[Change detection outputs]
○ ○ ○
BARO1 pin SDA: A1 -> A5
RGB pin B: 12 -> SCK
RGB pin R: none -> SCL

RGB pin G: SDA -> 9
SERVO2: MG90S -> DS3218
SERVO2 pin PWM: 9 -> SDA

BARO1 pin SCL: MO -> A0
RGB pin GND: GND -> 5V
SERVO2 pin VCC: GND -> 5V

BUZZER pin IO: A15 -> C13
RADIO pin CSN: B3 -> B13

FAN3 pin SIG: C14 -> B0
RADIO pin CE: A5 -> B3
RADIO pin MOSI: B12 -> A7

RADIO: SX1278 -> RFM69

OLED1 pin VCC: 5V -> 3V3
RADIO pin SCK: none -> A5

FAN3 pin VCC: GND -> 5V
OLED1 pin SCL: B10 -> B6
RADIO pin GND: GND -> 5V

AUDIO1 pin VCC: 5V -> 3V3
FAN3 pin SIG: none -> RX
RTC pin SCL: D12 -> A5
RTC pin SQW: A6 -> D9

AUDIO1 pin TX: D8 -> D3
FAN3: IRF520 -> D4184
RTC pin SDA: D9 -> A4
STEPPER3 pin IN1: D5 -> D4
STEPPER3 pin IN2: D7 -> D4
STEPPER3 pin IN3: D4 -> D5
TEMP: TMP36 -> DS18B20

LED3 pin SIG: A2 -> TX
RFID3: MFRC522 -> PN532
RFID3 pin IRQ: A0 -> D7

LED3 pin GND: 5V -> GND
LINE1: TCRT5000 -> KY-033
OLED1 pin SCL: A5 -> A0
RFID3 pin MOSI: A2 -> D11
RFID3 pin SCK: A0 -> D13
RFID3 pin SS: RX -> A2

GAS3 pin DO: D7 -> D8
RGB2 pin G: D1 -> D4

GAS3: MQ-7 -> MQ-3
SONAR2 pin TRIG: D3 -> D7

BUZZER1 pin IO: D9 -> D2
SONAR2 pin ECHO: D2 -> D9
○ ○ ○
#### What this task involves:
Only the lines from the one with "OLED1 pin SCL: A5 -> A0" through the final line above should be repeated, each exactly as written.

#### Expected answer:
OLED1 pin SCL: A5 -> A0
RFID3 pin MOSI: A2 -> D11
RFID3 pin SCK: A0 -> D13
RFID3 pin SS: RX -> A2

GAS3 pin DO: D7 -> D8
RGB2 pin G: D1 -> D4

GAS3: MQ-7 -> MQ-3
SONAR2 pin TRIG: D3 -> D7

BUZZER1 pin IO: D9 -> D2
SONAR2 pin ECHO: D2 -> D9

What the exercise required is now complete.